Directions for this task:
Your reply should hold exactly the lines from the one that contains "pink bowl: 4 -> 0" through the end of the data. Repeat them word for word.

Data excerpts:
--

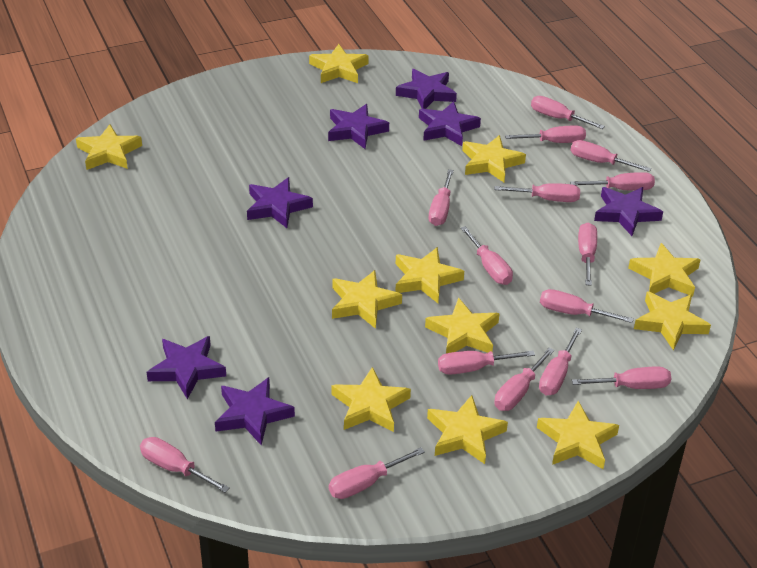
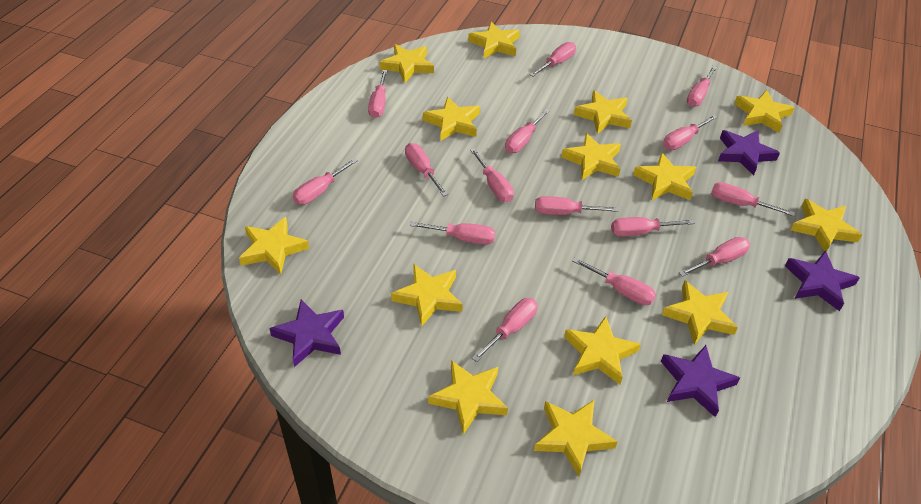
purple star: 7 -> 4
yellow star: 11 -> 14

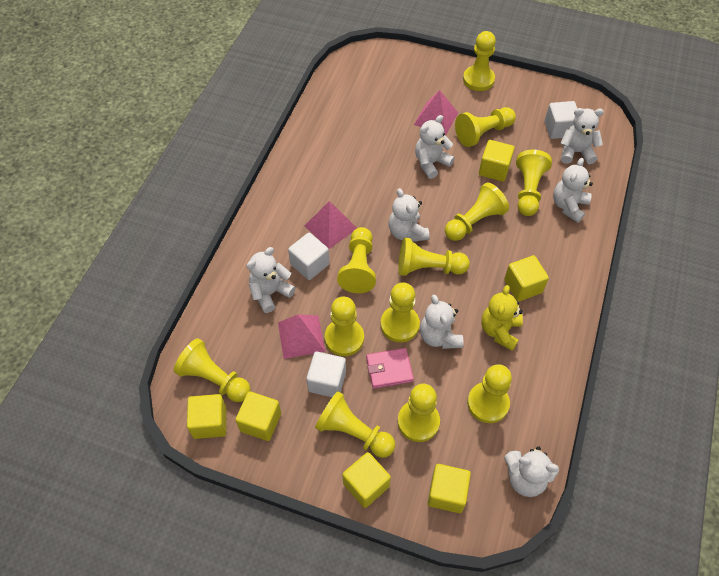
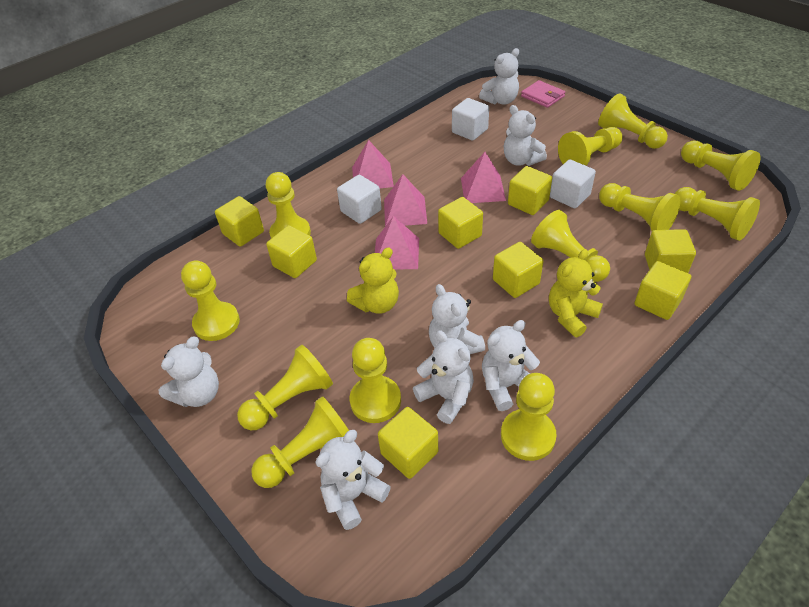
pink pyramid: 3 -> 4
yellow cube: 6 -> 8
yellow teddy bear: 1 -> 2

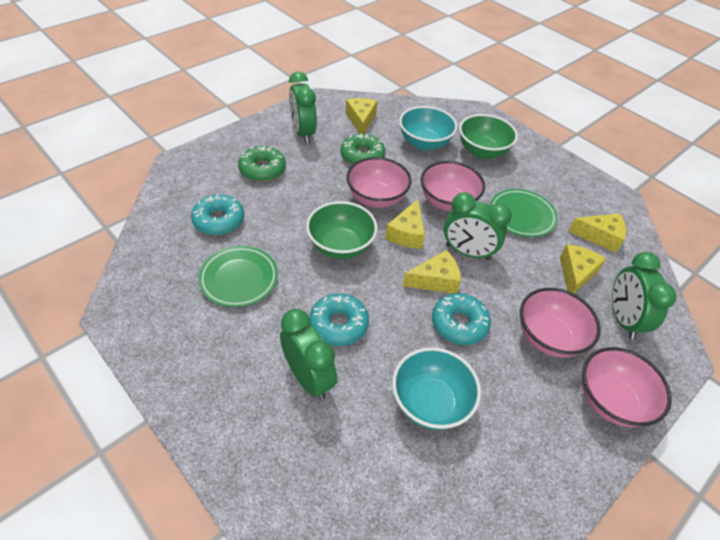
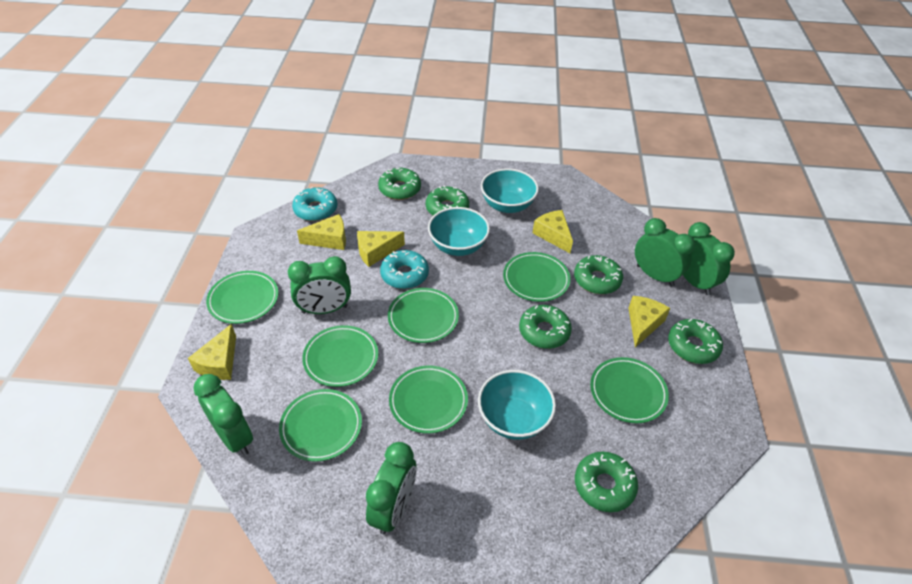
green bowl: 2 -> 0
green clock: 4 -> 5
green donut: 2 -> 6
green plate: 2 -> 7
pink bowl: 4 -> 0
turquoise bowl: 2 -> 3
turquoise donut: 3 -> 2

--

Your response:
pink bowl: 4 -> 0
turquoise bowl: 2 -> 3
turquoise donut: 3 -> 2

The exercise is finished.